• [Task details]: Instruction for the entries that follow: retype exactly the lines from the line with "BUTTON1 pin GND: GND -> 3V3" to the line with "TEMP pin OUT: A0 -> D3", both included, and omit all others.

=====

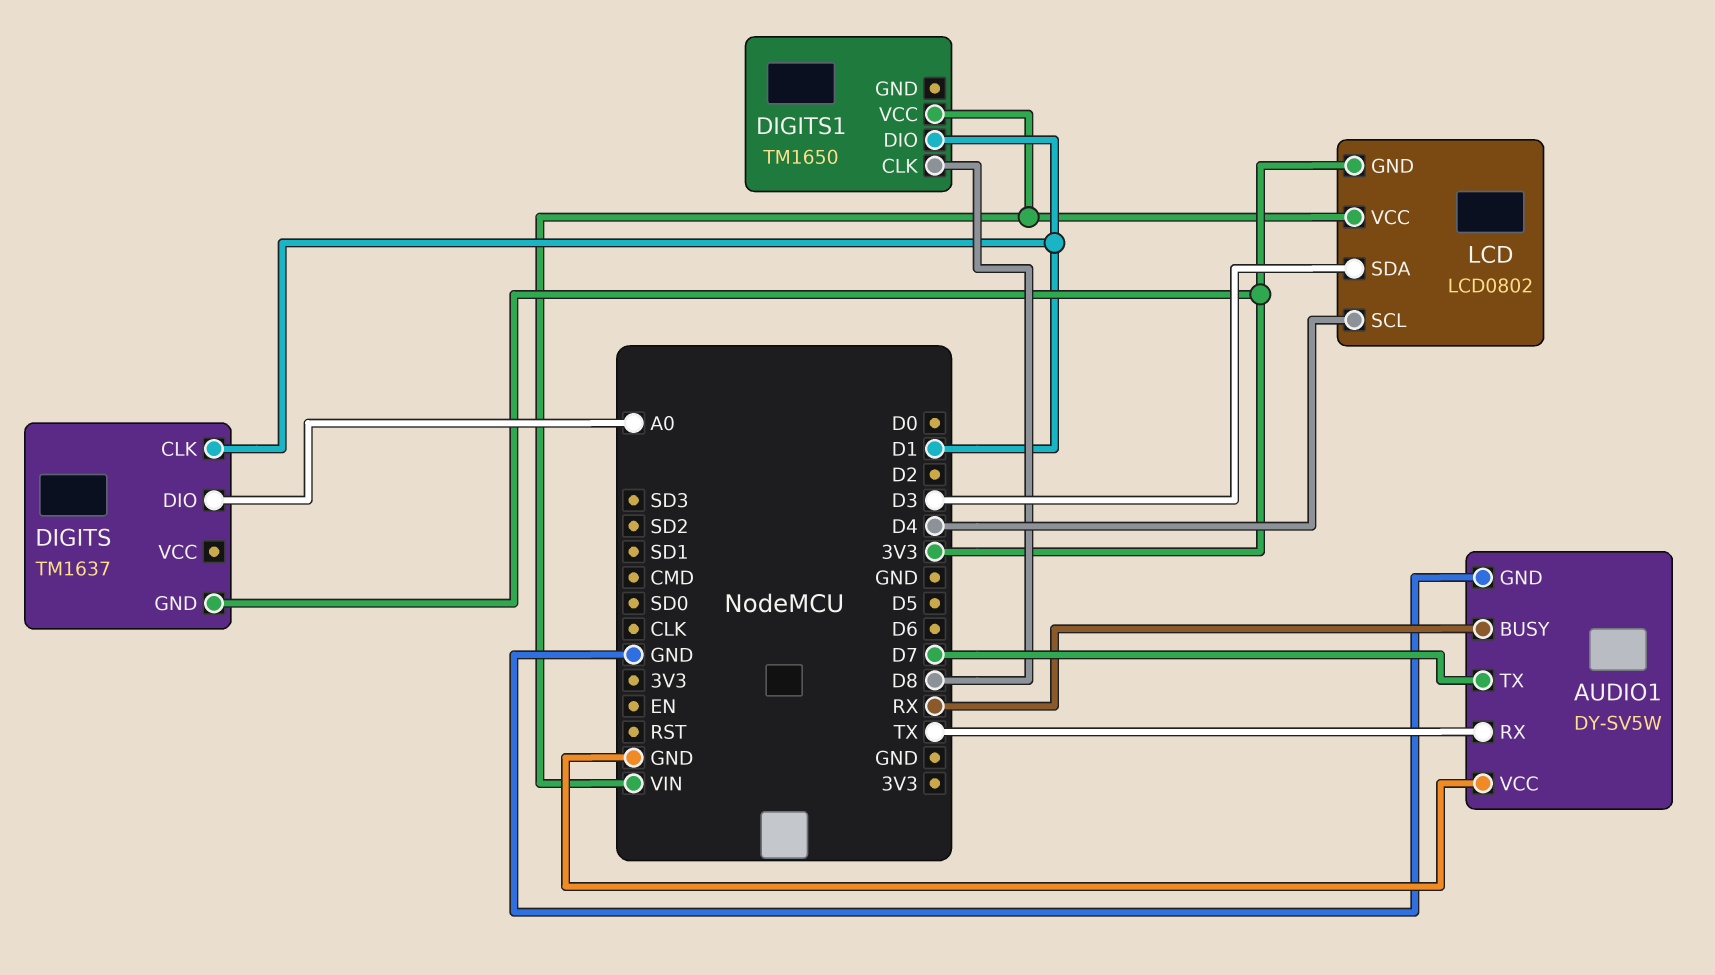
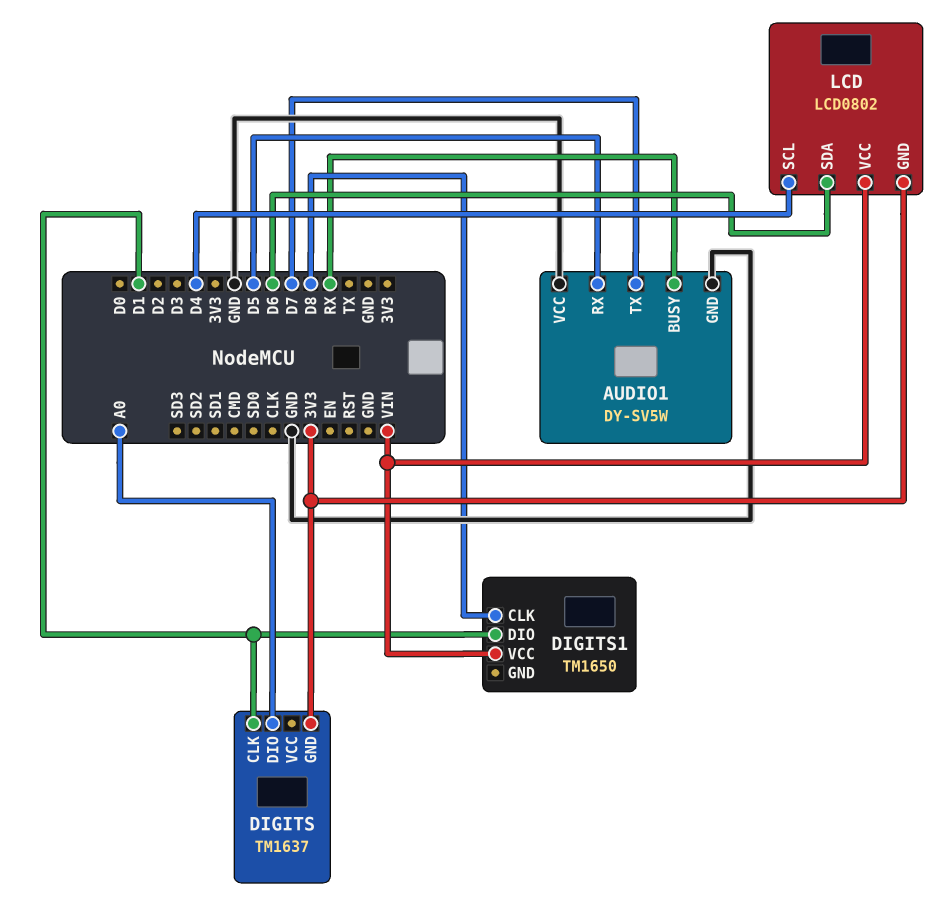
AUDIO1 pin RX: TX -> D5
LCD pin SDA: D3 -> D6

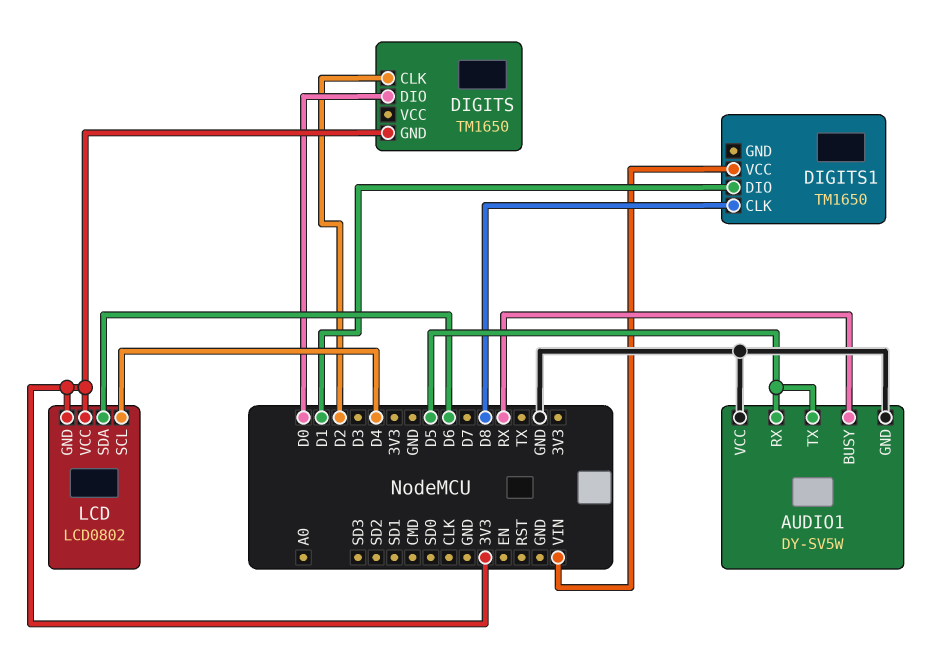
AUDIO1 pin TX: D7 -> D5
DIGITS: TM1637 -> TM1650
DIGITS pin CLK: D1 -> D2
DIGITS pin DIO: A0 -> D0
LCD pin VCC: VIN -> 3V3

=====

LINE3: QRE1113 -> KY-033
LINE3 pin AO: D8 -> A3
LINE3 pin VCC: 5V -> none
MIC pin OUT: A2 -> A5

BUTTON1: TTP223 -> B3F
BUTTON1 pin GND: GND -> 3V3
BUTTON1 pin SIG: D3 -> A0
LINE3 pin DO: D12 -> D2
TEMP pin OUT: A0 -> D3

=====

• [Written reply]:
BUTTON1 pin GND: GND -> 3V3
BUTTON1 pin SIG: D3 -> A0
LINE3 pin DO: D12 -> D2
TEMP pin OUT: A0 -> D3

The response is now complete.